DATA UNDER STUDY
_ _ _
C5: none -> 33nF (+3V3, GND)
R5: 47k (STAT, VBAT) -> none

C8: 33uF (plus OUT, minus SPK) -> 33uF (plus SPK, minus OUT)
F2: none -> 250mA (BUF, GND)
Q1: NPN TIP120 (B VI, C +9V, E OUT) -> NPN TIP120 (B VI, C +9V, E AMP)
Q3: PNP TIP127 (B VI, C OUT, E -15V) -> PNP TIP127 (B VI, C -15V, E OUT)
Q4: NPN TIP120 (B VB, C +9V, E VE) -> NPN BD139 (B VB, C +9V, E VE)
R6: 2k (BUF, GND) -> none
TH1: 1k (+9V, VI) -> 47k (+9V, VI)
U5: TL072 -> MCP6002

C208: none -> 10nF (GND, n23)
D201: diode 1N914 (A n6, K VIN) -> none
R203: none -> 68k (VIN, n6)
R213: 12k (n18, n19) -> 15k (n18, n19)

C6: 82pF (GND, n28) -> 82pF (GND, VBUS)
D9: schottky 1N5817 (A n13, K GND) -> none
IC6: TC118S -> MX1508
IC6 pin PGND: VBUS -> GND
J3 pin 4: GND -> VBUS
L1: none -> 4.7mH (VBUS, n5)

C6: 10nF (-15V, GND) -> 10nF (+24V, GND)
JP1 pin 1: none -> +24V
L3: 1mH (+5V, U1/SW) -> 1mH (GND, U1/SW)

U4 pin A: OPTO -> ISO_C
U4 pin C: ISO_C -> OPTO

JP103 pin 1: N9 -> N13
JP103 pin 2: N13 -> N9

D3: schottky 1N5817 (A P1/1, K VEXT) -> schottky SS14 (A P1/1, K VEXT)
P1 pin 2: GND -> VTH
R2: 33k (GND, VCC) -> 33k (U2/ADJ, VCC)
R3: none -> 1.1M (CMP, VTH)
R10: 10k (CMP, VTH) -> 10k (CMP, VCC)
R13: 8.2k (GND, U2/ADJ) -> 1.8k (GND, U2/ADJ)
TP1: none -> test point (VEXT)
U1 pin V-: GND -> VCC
_ _ _
PROBLEM DESCRIPTION
Only the lines from the one containing "P1 pin 2: GND -> VTH" through the last line of the material belong in your answer; output them exactly.

RESULT BELOW
P1 pin 2: GND -> VTH
R2: 33k (GND, VCC) -> 33k (U2/ADJ, VCC)
R3: none -> 1.1M (CMP, VTH)
R10: 10k (CMP, VTH) -> 10k (CMP, VCC)
R13: 8.2k (GND, U2/ADJ) -> 1.8k (GND, U2/ADJ)
TP1: none -> test point (VEXT)
U1 pin V-: GND -> VCC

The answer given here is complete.